**** Provided information

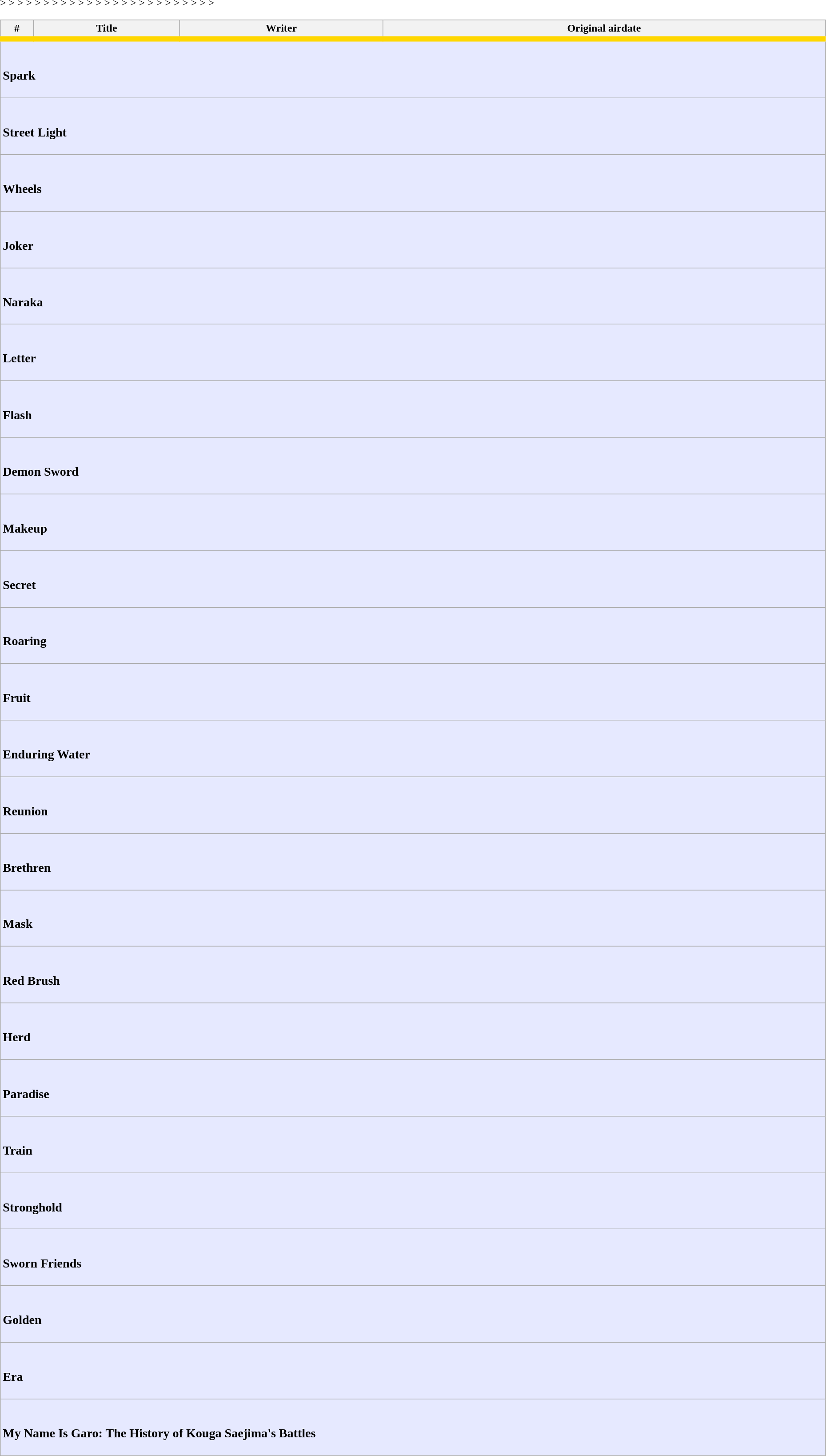
Joker [413, 239]
Makeup [413, 522]
Secret [413, 579]
Letter [413, 352]
Title [107, 29]
Wheels [413, 183]
Spark [413, 68]
Golden [413, 1313]
Red Brush [413, 974]
Writer [282, 29]
Herd [413, 1031]
Reunion [413, 804]
Original airdate [604, 29]
Train [413, 1144]
Paradise [413, 1087]
Brethren [413, 861]
Era [413, 1369]
Enduring Water [413, 748]
Sworn Friends [413, 1257]
My Name Is Garo: The History of Kouga Saejima's Battles [413, 1426]
Street Light [413, 126]
Naraka [413, 296]
Stronghold [413, 1201]
Demon Sword [413, 466]
Flash [413, 409]
Roaring [413, 635]
Mask [413, 918]
# [17, 29]
Fruit [413, 691]
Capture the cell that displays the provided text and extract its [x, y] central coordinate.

********

• [Task to carry out]:
Could you write out every line of the material above again, word for word, leaving out the picture?

• [Exercise result]:
Joker [413, 239]
Makeup [413, 522]
Secret [413, 579]
Letter [413, 352]
Title [107, 29]
Wheels [413, 183]
Spark [413, 68]
Golden [413, 1313]
Red Brush [413, 974]
Writer [282, 29]
Herd [413, 1031]
Reunion [413, 804]
Original airdate [604, 29]
Train [413, 1144]
Paradise [413, 1087]
Brethren [413, 861]
Era [413, 1369]
Enduring Water [413, 748]
Sworn Friends [413, 1257]
My Name Is Garo: The History of Kouga Saejima's Battles [413, 1426]
Street Light [413, 126]
Naraka [413, 296]
Stronghold [413, 1201]
Demon Sword [413, 466]
Flash [413, 409]
Roaring [413, 635]
Mask [413, 918]
# [17, 29]
Fruit [413, 691]
Capture the cell that displays the provided text and extract its [x, y] central coordinate.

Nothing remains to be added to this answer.